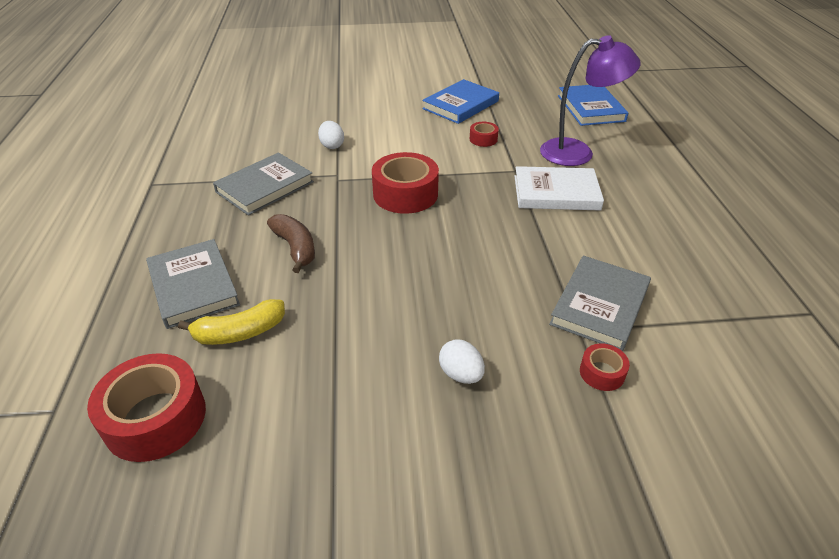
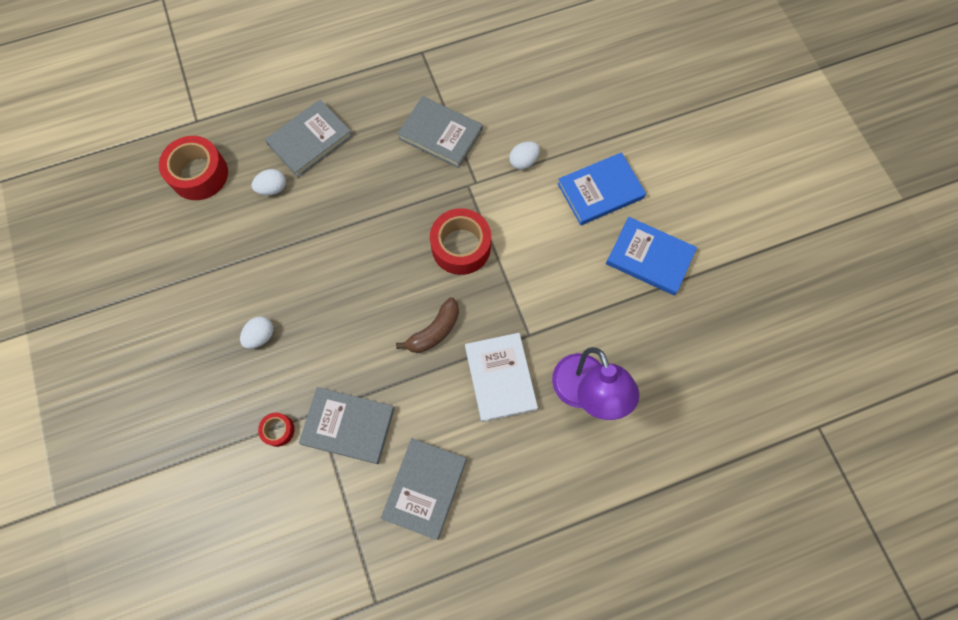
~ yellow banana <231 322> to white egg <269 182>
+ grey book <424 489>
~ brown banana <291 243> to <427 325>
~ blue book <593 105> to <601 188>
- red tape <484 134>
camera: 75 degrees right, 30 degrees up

→ **What you will do**
Give the number of lines in the material above where the word "banana" appears, without any other words.

→ **Expected answer**
2